REQUIREMENT.
Word for word, restate the lines that run from the line containing "green mug: none = 0 -> [315,156,390,235] = 1" to the last line of the records below.
# # # #
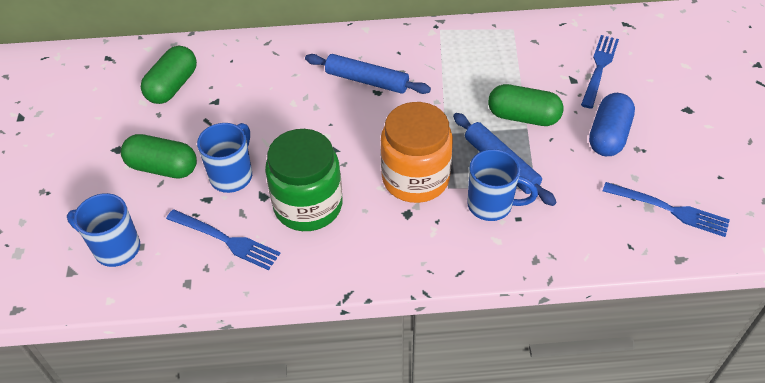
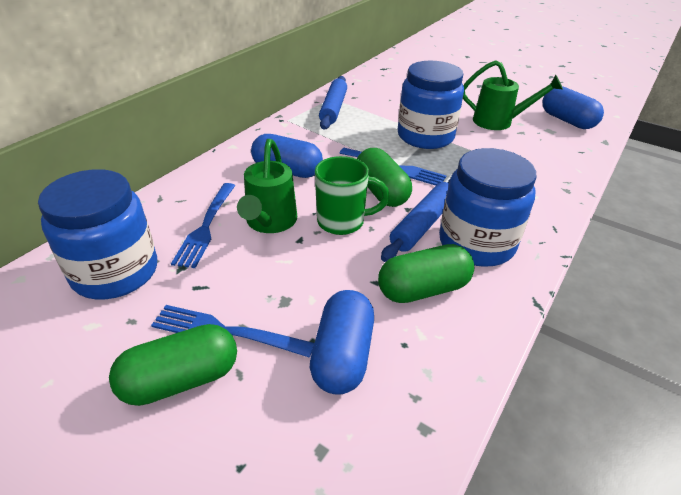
blue capsule: [589,93,635,156] = 1 -> [251,134,323,178] [310,290,374,395] [542,86,604,129] = 3
blue jar: none = 0 -> [38,169,157,299] [398,61,464,149] [439,148,537,267] = 3
blue mug: [67,193,140,267] [197,123,252,193] [467,149,538,221] = 3 -> none = 0
green jar: [265,129,342,231] = 1 -> none = 0
green mug: none = 0 -> [315,156,390,235] = 1
green watering can: none = 0 -> [237,139,297,233] [463,60,563,130] = 2
orange jar: [380,102,453,203] = 1 -> none = 0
# # # #
WRITTEN SOLUTION.
green mug: none = 0 -> [315,156,390,235] = 1
green watering can: none = 0 -> [237,139,297,233] [463,60,563,130] = 2
orange jar: [380,102,453,203] = 1 -> none = 0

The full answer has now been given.